• **RECORDS FOR THIS TASK**

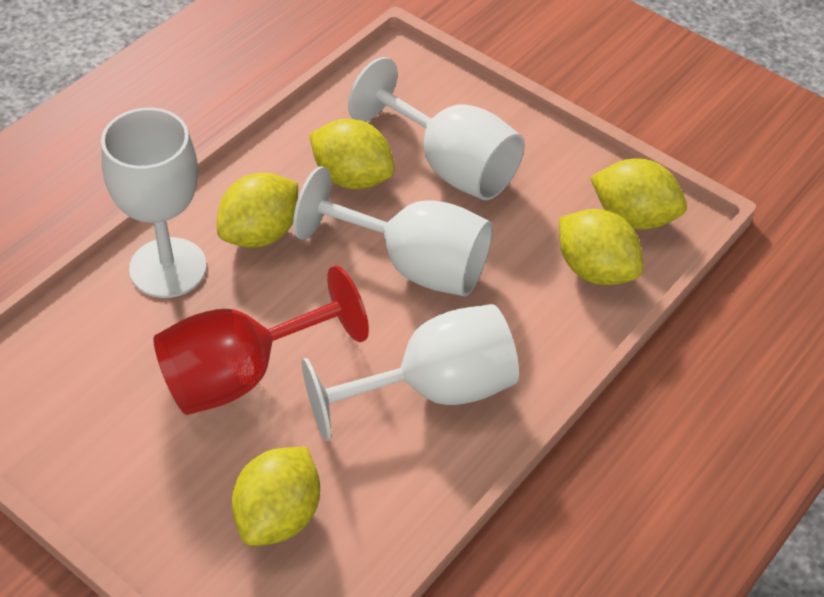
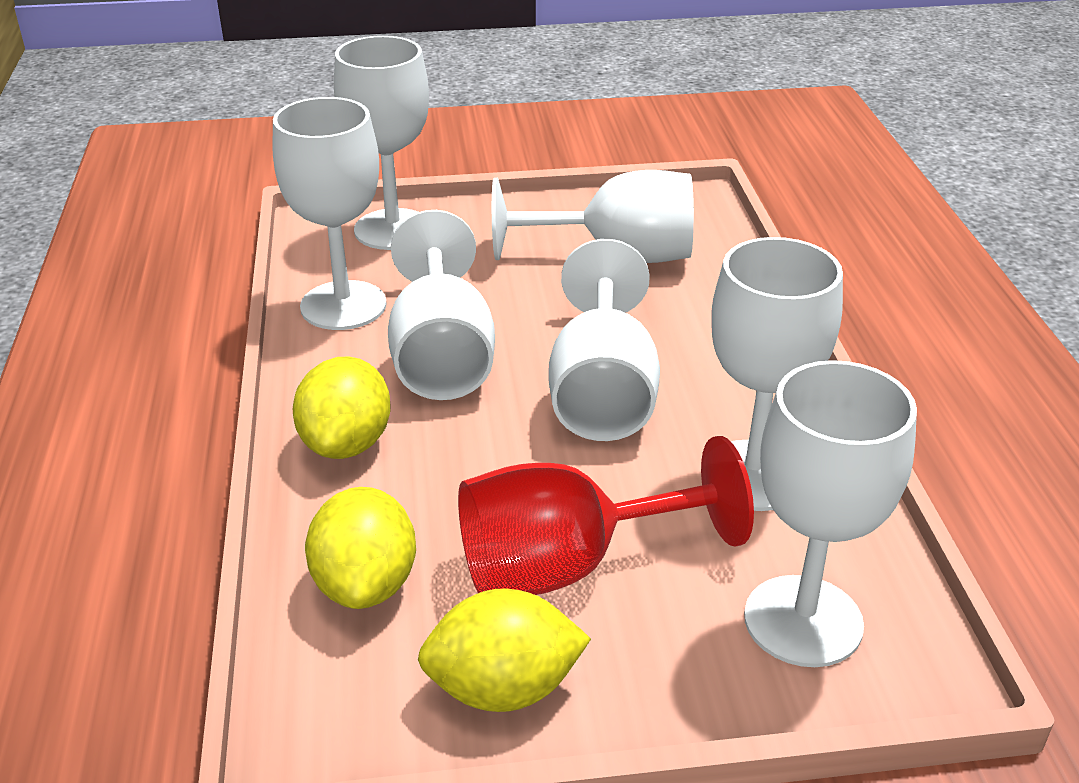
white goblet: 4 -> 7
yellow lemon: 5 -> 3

==

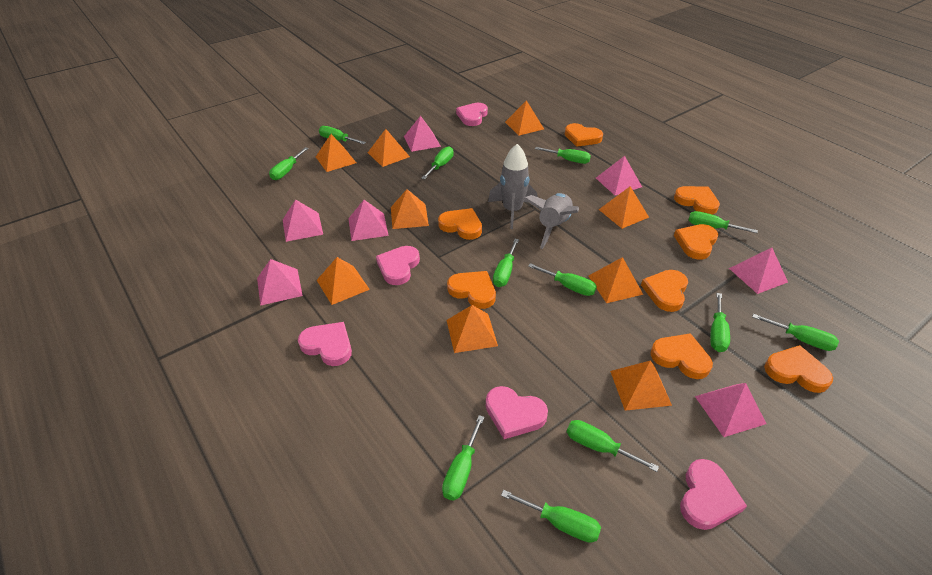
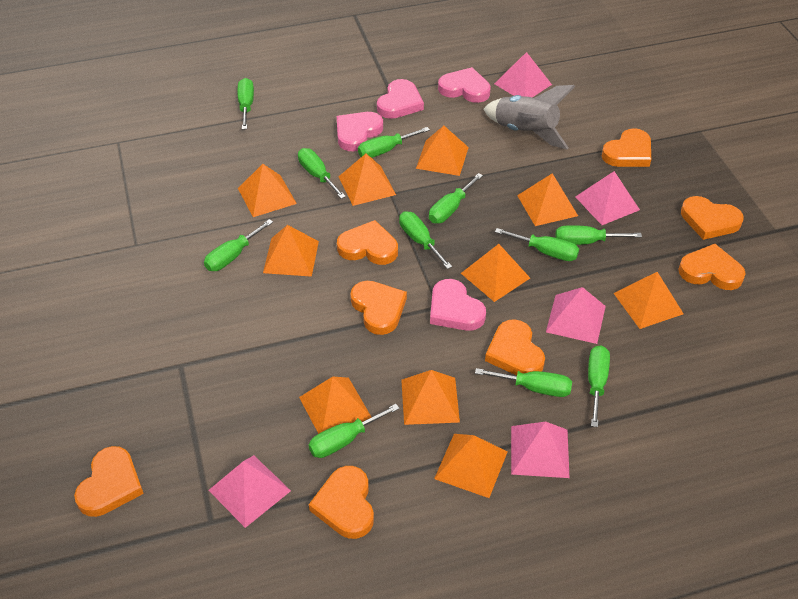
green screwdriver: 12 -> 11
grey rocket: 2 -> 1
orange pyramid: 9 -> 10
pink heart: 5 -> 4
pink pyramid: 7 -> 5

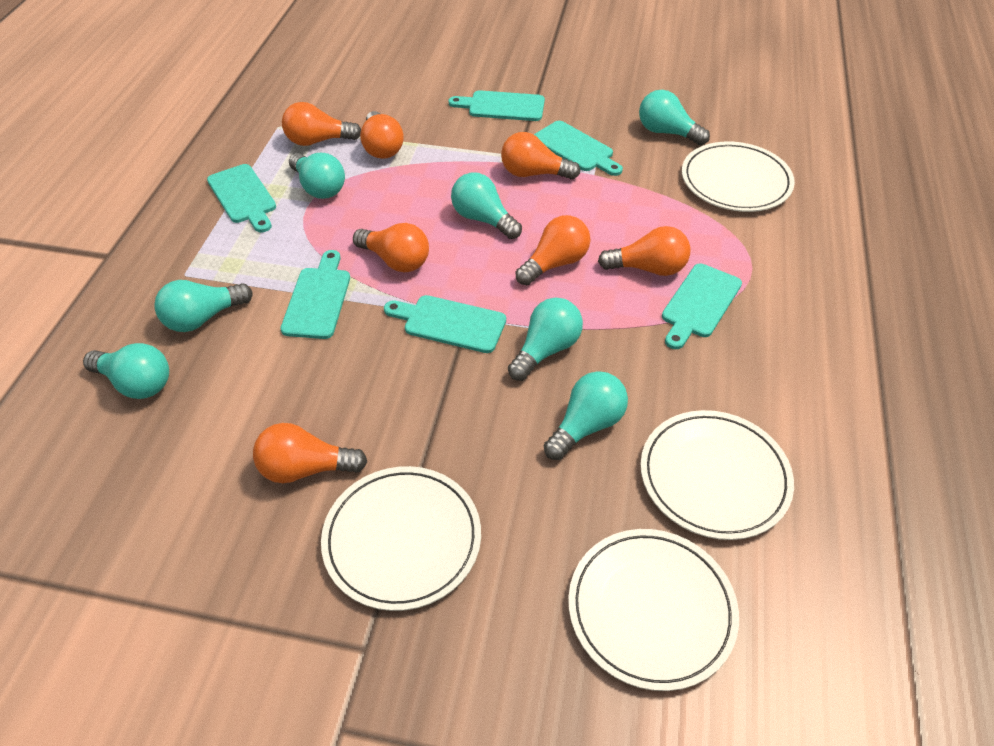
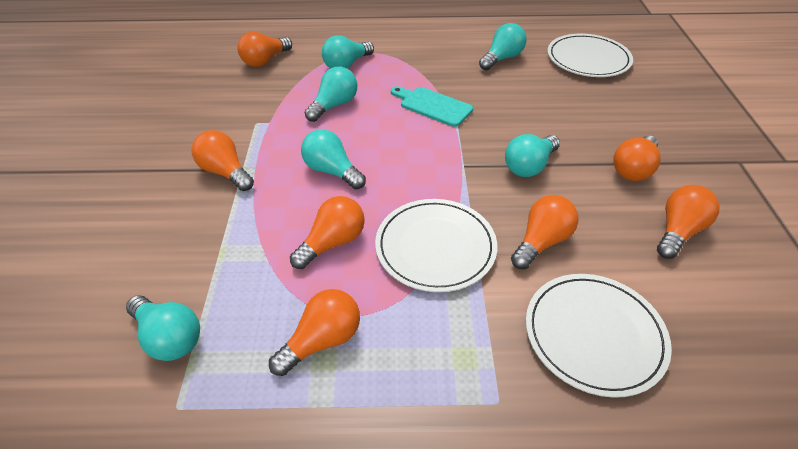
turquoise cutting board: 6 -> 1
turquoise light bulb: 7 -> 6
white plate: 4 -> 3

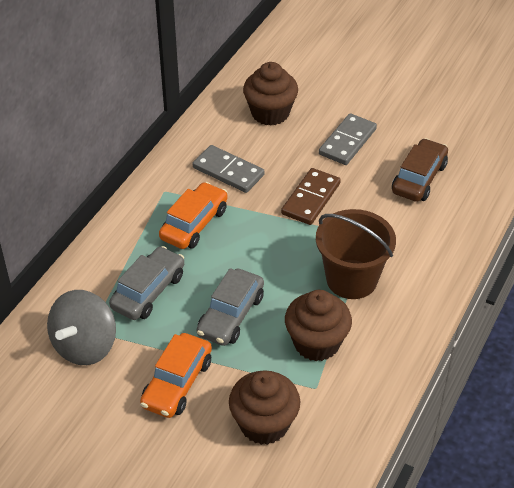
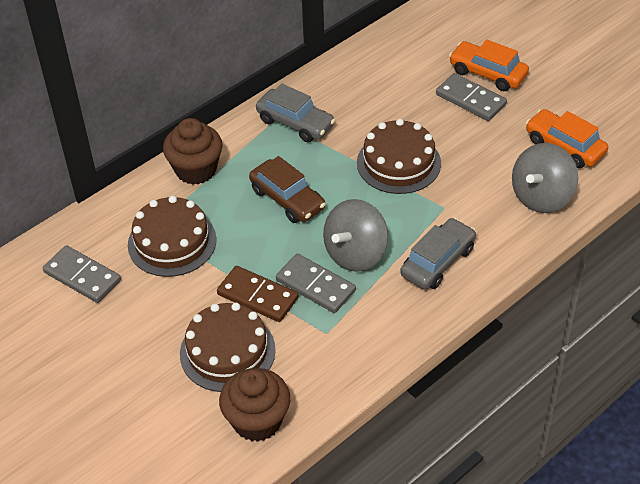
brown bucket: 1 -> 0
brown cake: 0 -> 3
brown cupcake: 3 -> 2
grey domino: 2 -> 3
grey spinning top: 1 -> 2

• **PROBLEM DETAILS**
For this task, return exactly the stretch of the listing above from the line with "white plate: 4 -> 3" through the line with "grey spinning top: 1 -> 2", inclusive and without pictures.

• **WRITTEN RESPONSE**
white plate: 4 -> 3

brown bucket: 1 -> 0
brown cake: 0 -> 3
brown cupcake: 3 -> 2
grey domino: 2 -> 3
grey spinning top: 1 -> 2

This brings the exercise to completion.